■ Work to be completed ■
Your answer should consist of each line below that includes the word "point".
--
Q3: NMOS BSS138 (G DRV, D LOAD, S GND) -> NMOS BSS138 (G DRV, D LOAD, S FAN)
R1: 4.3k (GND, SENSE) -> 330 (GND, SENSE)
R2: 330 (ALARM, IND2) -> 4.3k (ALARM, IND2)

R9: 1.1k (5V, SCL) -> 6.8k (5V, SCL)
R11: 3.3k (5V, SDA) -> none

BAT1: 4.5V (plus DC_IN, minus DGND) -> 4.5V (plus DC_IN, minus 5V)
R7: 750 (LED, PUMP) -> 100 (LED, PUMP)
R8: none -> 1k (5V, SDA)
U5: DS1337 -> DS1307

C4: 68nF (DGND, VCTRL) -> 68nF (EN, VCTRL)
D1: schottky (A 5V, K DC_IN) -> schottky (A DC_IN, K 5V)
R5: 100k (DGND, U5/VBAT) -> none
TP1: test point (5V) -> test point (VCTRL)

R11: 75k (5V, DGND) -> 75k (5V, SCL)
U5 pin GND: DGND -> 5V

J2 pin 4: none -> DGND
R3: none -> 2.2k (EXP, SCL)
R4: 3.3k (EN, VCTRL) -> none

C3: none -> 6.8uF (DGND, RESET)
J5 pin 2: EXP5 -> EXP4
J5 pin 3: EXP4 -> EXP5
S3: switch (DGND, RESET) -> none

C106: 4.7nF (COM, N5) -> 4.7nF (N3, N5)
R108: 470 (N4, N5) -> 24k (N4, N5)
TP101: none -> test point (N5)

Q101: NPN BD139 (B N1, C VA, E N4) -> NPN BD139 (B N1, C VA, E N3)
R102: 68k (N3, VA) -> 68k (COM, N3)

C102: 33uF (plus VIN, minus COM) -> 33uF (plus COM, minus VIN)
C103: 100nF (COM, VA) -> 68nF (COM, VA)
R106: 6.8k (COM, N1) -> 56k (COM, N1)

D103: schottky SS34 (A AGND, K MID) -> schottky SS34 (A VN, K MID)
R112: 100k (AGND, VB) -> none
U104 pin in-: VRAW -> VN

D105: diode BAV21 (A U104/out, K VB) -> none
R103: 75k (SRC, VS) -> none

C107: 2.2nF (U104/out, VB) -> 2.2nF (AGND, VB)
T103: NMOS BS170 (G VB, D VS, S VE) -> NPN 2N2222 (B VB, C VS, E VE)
--
■ Solution to this problem ■
TP1: test point (5V) -> test point (VCTRL)
TP101: none -> test point (N5)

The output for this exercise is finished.